Task prompt:
Without including any images, please transcribe all the lines below exactly.

Supplied information:
---

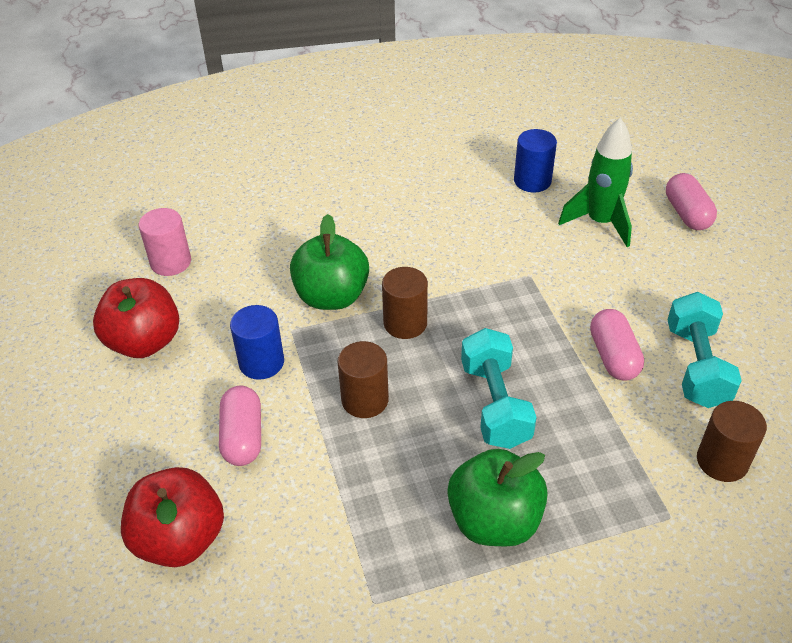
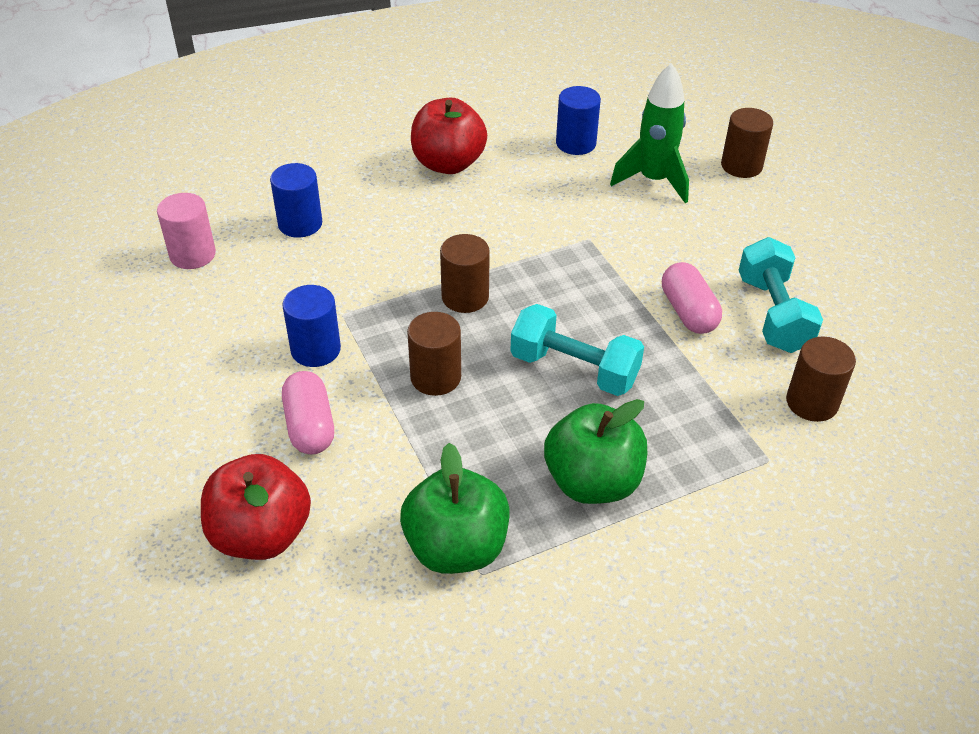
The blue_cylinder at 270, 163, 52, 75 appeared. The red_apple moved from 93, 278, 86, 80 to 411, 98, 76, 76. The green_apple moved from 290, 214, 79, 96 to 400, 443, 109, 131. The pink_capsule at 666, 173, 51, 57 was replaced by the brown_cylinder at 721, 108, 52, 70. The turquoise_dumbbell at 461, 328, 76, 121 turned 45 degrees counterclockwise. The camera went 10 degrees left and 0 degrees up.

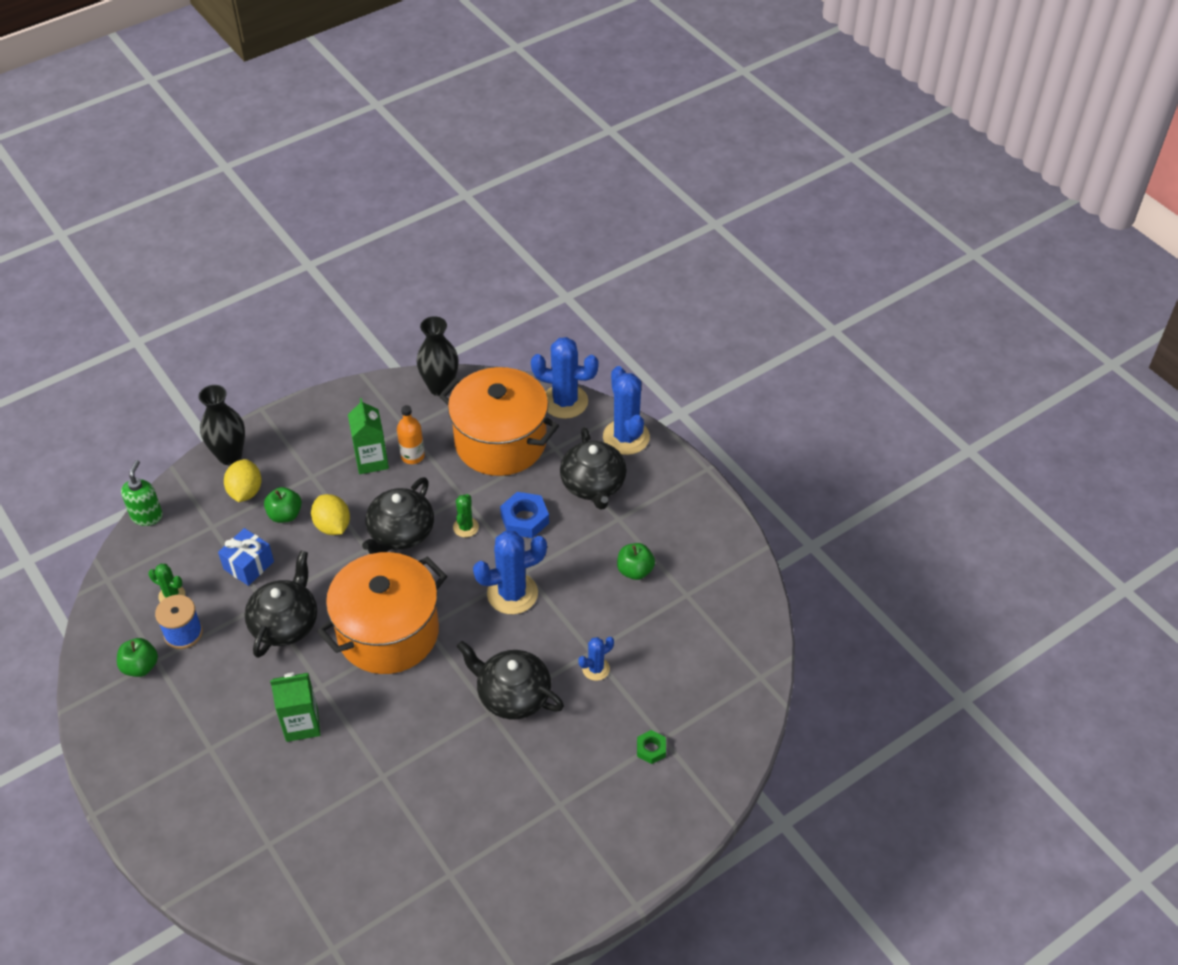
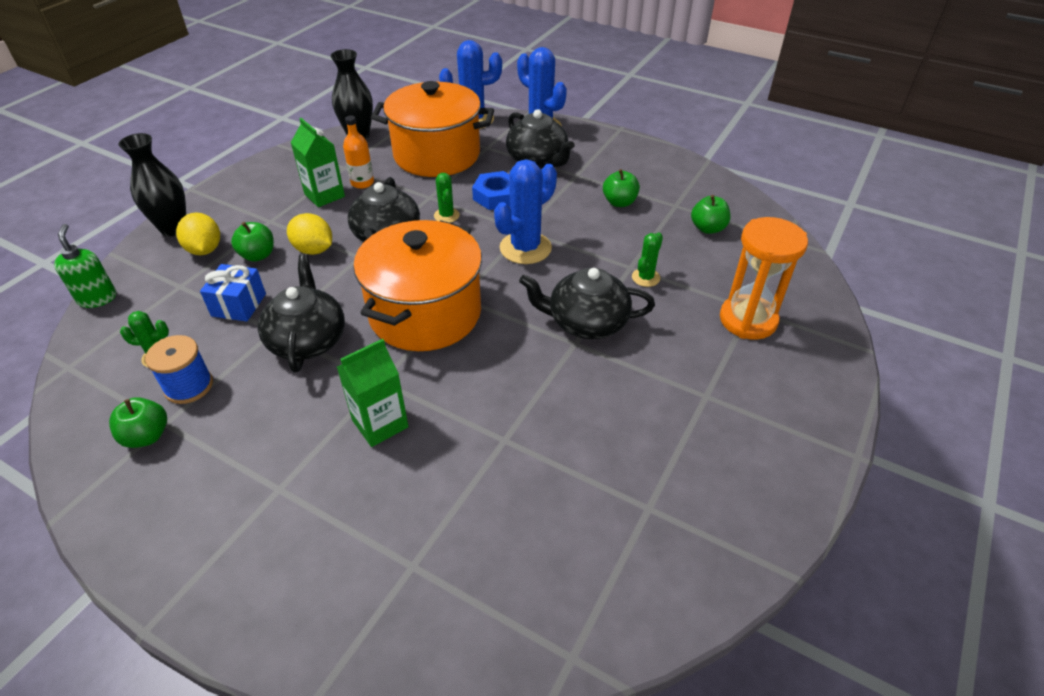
The green_apple at 691, 195, 40, 39 appeared. The green_nut at 637, 730, 29, 34 was replaced by the orange_hourglass at 720, 217, 88, 123. The blue_cactus at 578, 637, 36, 44 became the green_cactus at 632, 232, 31, 55. The camera went 25 degrees left and 5 degrees down.

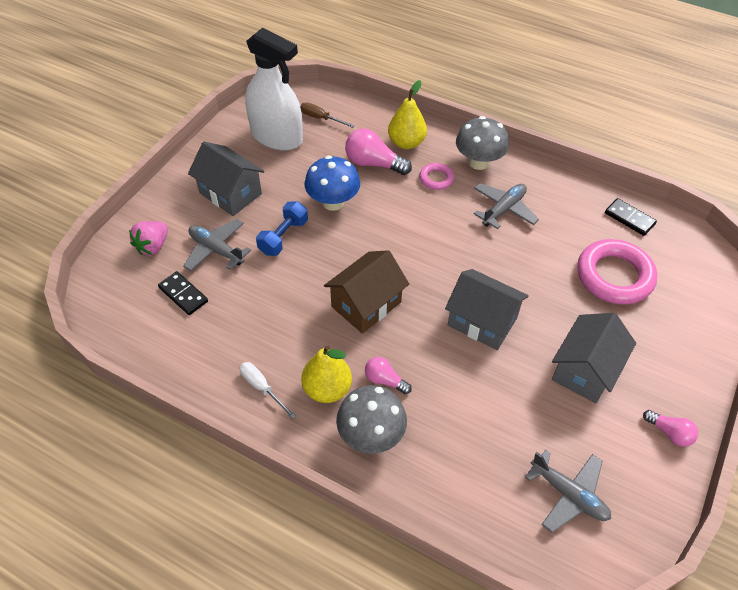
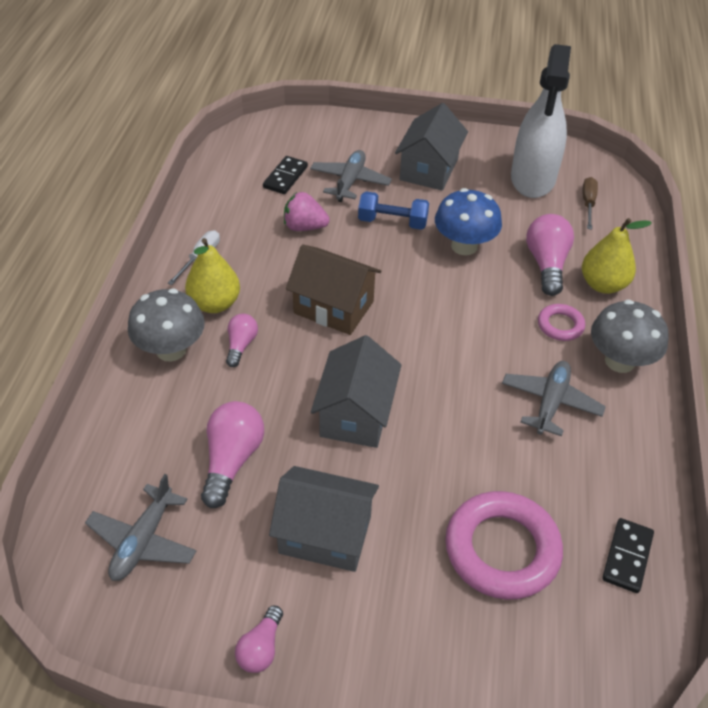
The pink_light_bulb at 201, 401, 63, 107 appeared. The pink_strawberry moved from 129, 221, 39, 34 to 284, 192, 46, 39. The grey_plane at 474, 183, 65, 46 turned 90 degrees counterclockwise. The camera went 70 degrees right and 5 degrees down.

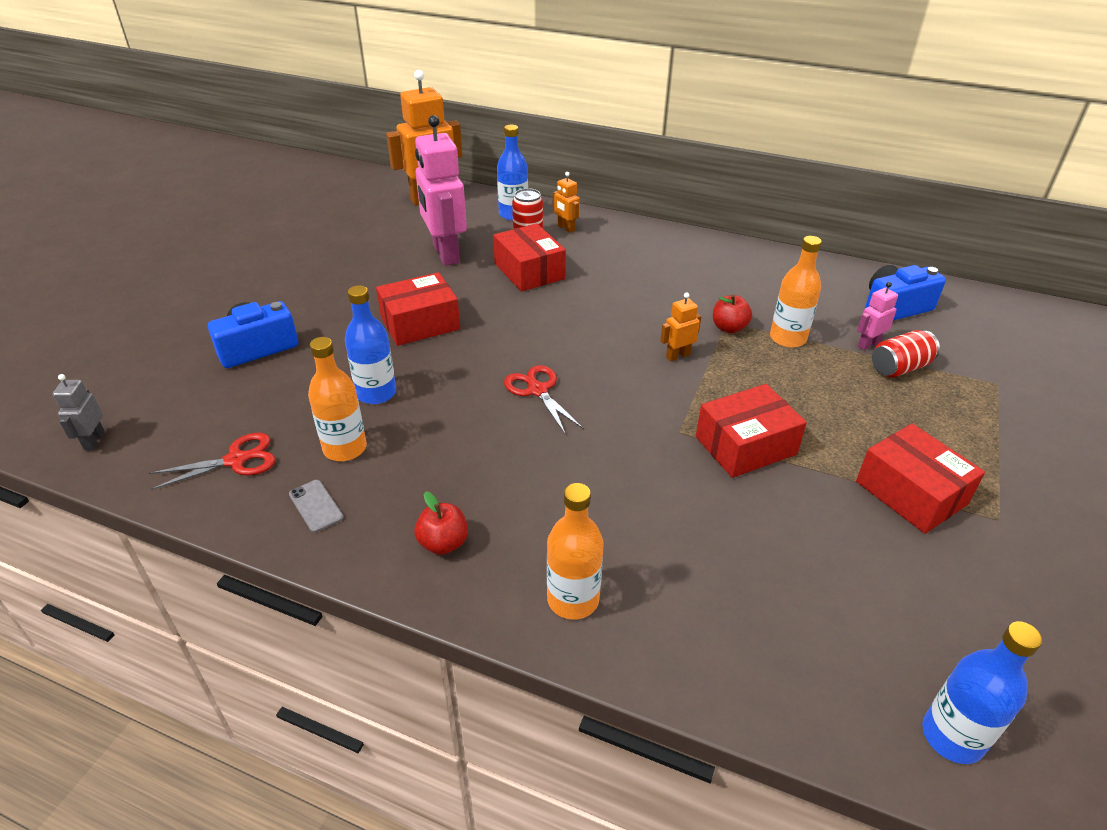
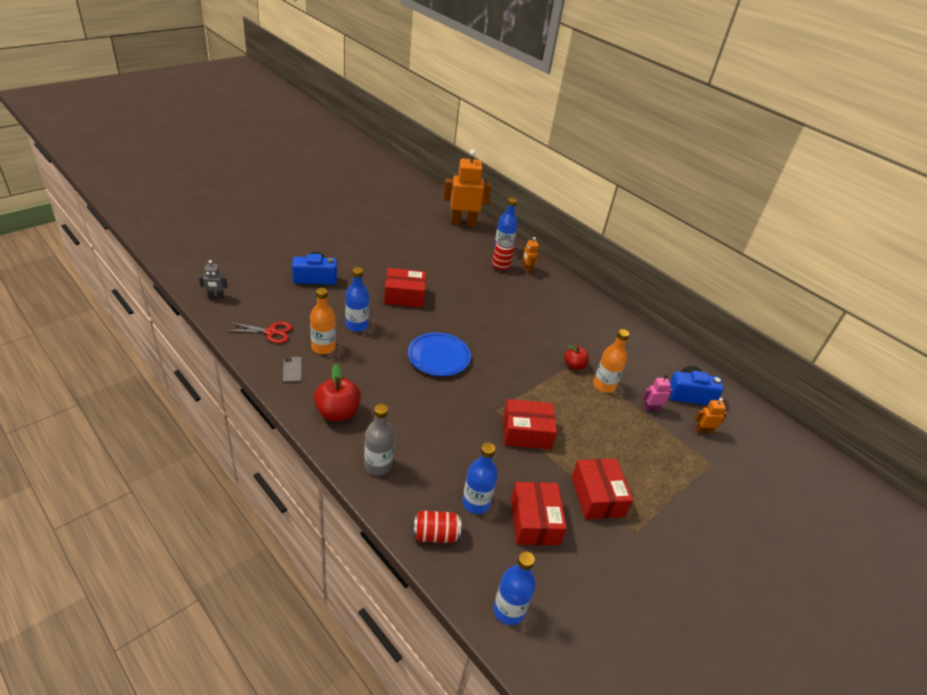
The pink_robot at 415, 115, 52, 151 disappeared. The blue_bottle at 462, 443, 36, 71 appeared. The red_box moved from 493, 223, 73, 69 to 511, 482, 56, 63. The orange_robot moved from 660, 292, 41, 69 to 695, 398, 32, 36. The red_can moved from 872, 330, 68, 48 to 413, 511, 48, 32. The red_scissors at 504, 365, 80, 70 was replaced by the blue_plate at 408, 332, 63, 44. The orange_bottle at 547, 483, 57, 137 became the grey_bottle at 364, 404, 31, 71. The grey_robot at 52, 374, 53, 76 turned 120 degrees counterclockwise. The red_apple at 414, 491, 54, 64 changed to 1.63 times the size. The camera went 20 degrees right and 0 degrees up.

---

Output of the task:
The blue_cylinder at 270, 163, 52, 75 appeared. The red_apple moved from 93, 278, 86, 80 to 411, 98, 76, 76. The green_apple moved from 290, 214, 79, 96 to 400, 443, 109, 131. The pink_capsule at 666, 173, 51, 57 was replaced by the brown_cylinder at 721, 108, 52, 70. The turquoise_dumbbell at 461, 328, 76, 121 turned 45 degrees counterclockwise. The camera went 10 degrees left and 0 degrees up.

The green_apple at 691, 195, 40, 39 appeared. The green_nut at 637, 730, 29, 34 was replaced by the orange_hourglass at 720, 217, 88, 123. The blue_cactus at 578, 637, 36, 44 became the green_cactus at 632, 232, 31, 55. The camera went 25 degrees left and 5 degrees down.

The pink_light_bulb at 201, 401, 63, 107 appeared. The pink_strawberry moved from 129, 221, 39, 34 to 284, 192, 46, 39. The grey_plane at 474, 183, 65, 46 turned 90 degrees counterclockwise. The camera went 70 degrees right and 5 degrees down.

The pink_robot at 415, 115, 52, 151 disappeared. The blue_bottle at 462, 443, 36, 71 appeared. The red_box moved from 493, 223, 73, 69 to 511, 482, 56, 63. The orange_robot moved from 660, 292, 41, 69 to 695, 398, 32, 36. The red_can moved from 872, 330, 68, 48 to 413, 511, 48, 32. The red_scissors at 504, 365, 80, 70 was replaced by the blue_plate at 408, 332, 63, 44. The orange_bottle at 547, 483, 57, 137 became the grey_bottle at 364, 404, 31, 71. The grey_robot at 52, 374, 53, 76 turned 120 degrees counterclockwise. The red_apple at 414, 491, 54, 64 changed to 1.63 times the size. The camera went 20 degrees right and 0 degrees up.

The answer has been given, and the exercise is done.